ENTRIES SUPPLIED:
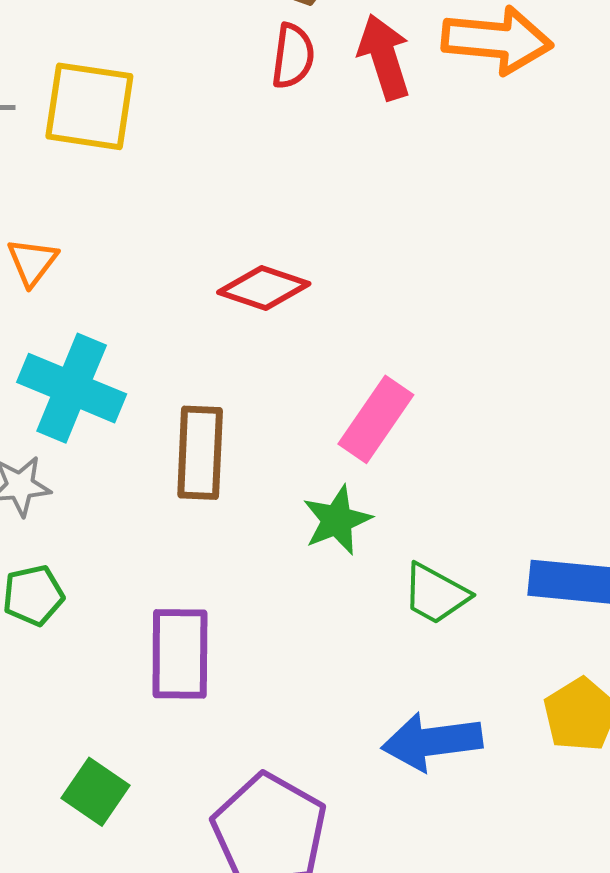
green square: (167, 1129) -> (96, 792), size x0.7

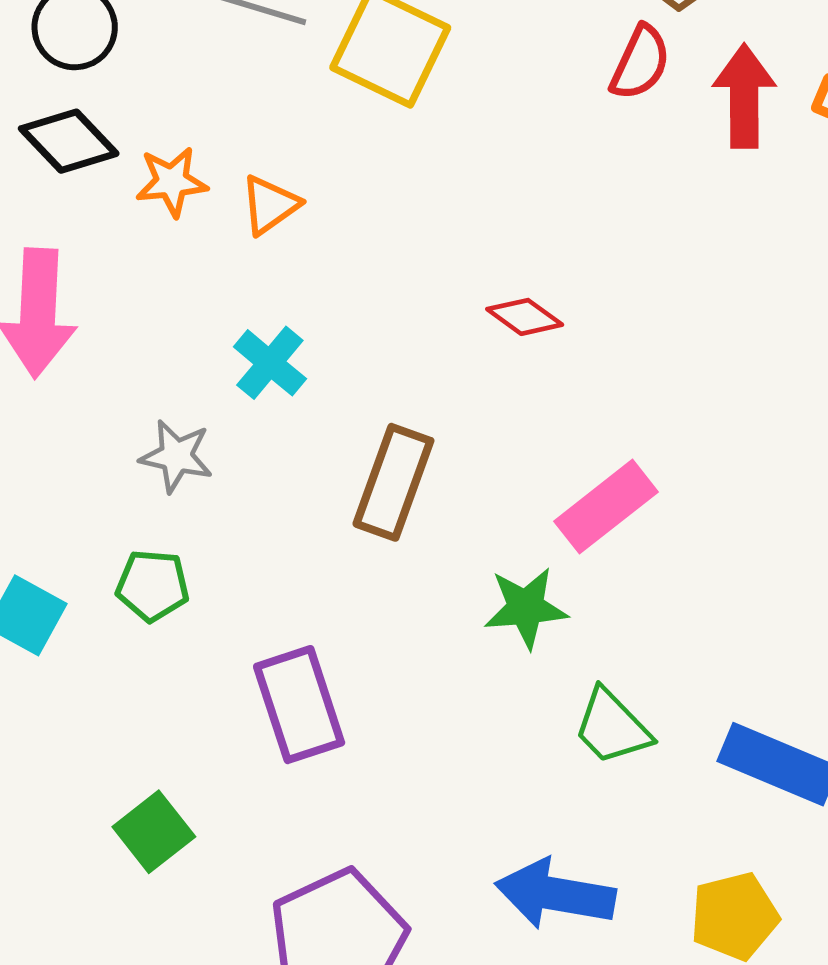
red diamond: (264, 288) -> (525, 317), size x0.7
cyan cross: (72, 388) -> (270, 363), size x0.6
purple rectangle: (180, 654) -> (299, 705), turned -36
---
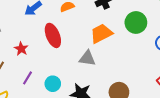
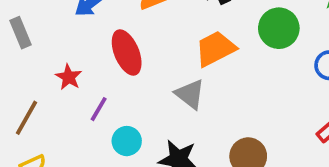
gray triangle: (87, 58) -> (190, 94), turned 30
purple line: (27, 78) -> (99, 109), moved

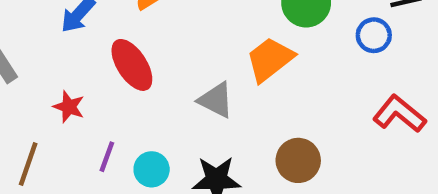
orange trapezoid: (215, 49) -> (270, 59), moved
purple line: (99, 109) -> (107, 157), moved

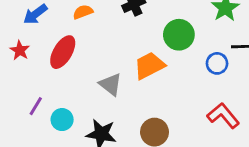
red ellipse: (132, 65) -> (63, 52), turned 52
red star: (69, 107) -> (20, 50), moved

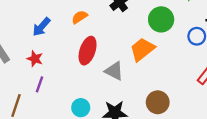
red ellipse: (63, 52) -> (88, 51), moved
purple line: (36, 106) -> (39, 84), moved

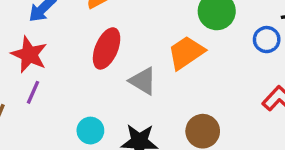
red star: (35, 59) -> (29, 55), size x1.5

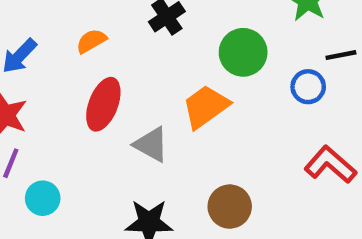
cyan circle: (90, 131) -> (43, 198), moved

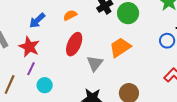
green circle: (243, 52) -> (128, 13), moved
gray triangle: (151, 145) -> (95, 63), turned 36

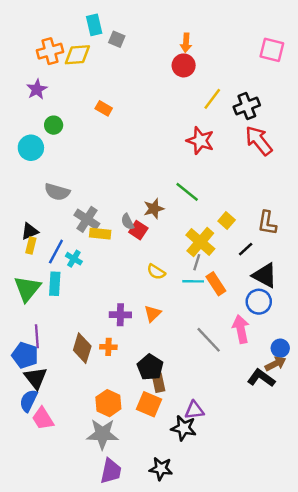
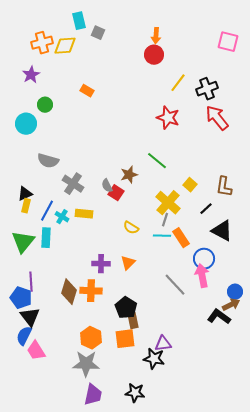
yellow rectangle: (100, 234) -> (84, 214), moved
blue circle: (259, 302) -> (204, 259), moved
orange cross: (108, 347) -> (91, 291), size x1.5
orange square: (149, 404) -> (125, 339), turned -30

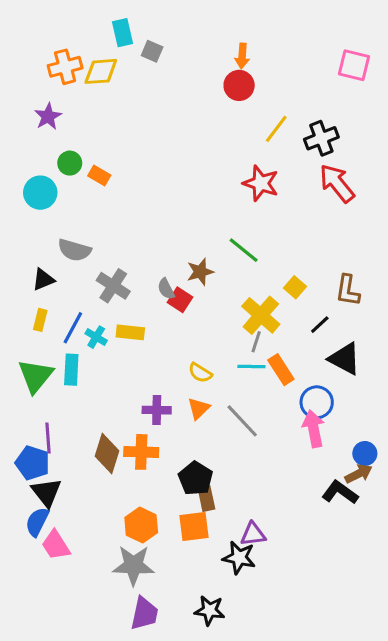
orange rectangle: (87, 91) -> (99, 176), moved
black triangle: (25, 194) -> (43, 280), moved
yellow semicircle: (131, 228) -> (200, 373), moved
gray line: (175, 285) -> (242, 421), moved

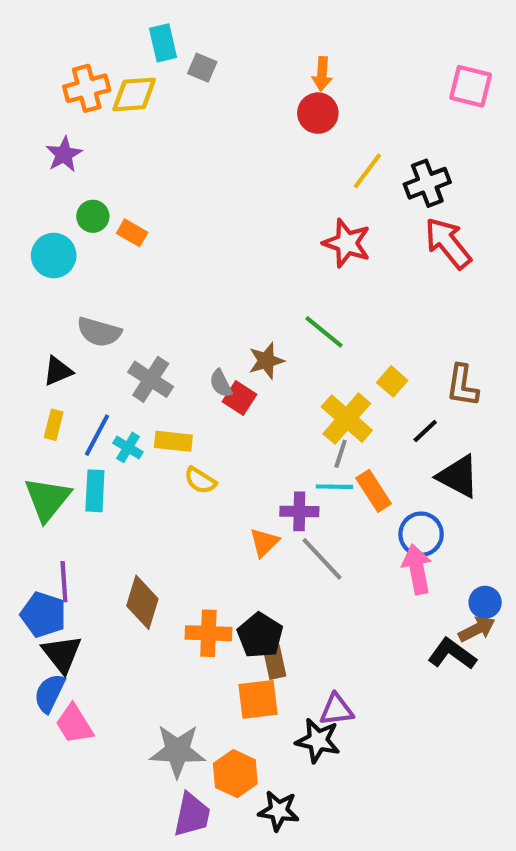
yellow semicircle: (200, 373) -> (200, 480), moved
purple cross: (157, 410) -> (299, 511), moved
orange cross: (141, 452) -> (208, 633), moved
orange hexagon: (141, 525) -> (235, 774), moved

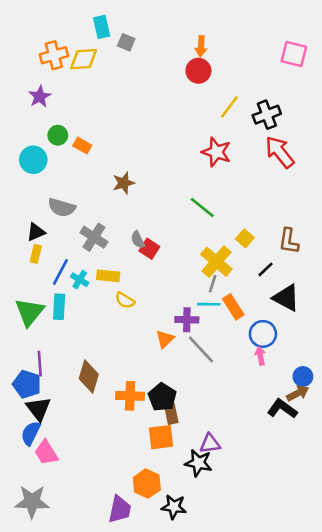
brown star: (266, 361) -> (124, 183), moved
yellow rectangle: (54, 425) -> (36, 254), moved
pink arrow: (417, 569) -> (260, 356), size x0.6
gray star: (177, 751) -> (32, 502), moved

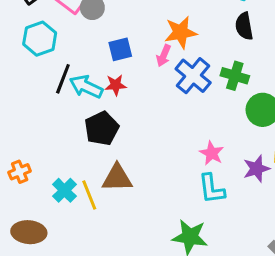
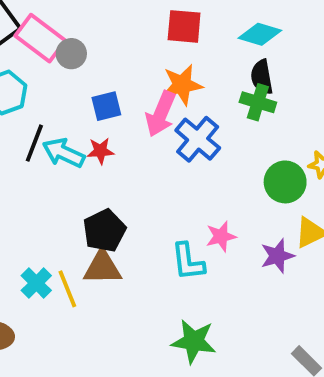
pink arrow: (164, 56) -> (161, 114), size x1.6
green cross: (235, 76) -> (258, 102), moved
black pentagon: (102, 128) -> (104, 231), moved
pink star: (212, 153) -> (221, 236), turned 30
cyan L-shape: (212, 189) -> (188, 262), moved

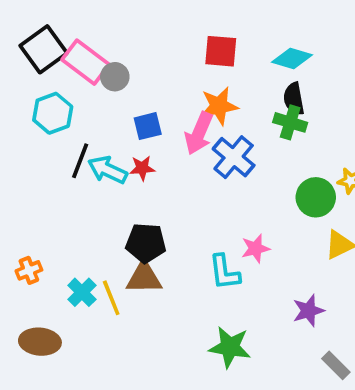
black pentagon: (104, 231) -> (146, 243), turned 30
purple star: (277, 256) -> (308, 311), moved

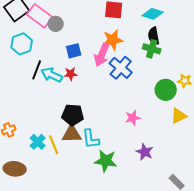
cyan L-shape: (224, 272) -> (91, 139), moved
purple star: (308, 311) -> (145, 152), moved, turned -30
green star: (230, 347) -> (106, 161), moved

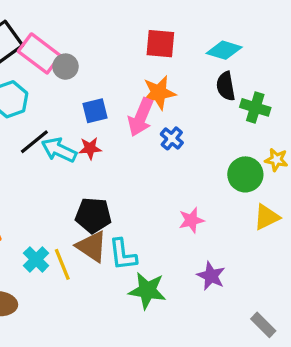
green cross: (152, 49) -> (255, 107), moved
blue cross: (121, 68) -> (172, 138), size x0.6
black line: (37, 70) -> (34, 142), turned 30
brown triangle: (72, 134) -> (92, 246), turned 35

DESCRIPTION OF THE TASK: Output exactly the lines above, beginning at the one with "red ellipse: (63, 52) -> (88, 51), moved" and stopping after the one with "brown triangle: (72, 134)". Pictures are to be omitted.

SOLVED PROBLEM:
red ellipse: (63, 52) -> (88, 51), moved
purple line: (36, 106) -> (39, 84), moved

red star: (35, 59) -> (29, 55), size x1.5

cyan circle: (90, 131) -> (43, 198), moved

green circle: (243, 52) -> (128, 13), moved
gray triangle: (151, 145) -> (95, 63), turned 36

yellow rectangle: (100, 234) -> (84, 214), moved
blue circle: (259, 302) -> (204, 259), moved
orange cross: (108, 347) -> (91, 291), size x1.5
orange square: (149, 404) -> (125, 339), turned -30

orange rectangle: (87, 91) -> (99, 176), moved
black triangle: (25, 194) -> (43, 280), moved
yellow semicircle: (131, 228) -> (200, 373), moved
gray line: (175, 285) -> (242, 421), moved

yellow semicircle: (200, 373) -> (200, 480), moved
purple cross: (157, 410) -> (299, 511), moved
orange cross: (141, 452) -> (208, 633), moved
orange hexagon: (141, 525) -> (235, 774), moved

brown star: (266, 361) -> (124, 183), moved
yellow rectangle: (54, 425) -> (36, 254), moved
pink arrow: (417, 569) -> (260, 356), size x0.6
gray star: (177, 751) -> (32, 502), moved

pink arrow: (164, 56) -> (161, 114), size x1.6
green cross: (235, 76) -> (258, 102), moved
black pentagon: (102, 128) -> (104, 231), moved
pink star: (212, 153) -> (221, 236), turned 30
cyan L-shape: (212, 189) -> (188, 262), moved

black pentagon: (104, 231) -> (146, 243), turned 30
purple star: (277, 256) -> (308, 311), moved

cyan L-shape: (224, 272) -> (91, 139), moved
purple star: (308, 311) -> (145, 152), moved, turned -30
green star: (230, 347) -> (106, 161), moved

green cross: (152, 49) -> (255, 107), moved
blue cross: (121, 68) -> (172, 138), size x0.6
black line: (37, 70) -> (34, 142), turned 30
brown triangle: (72, 134) -> (92, 246), turned 35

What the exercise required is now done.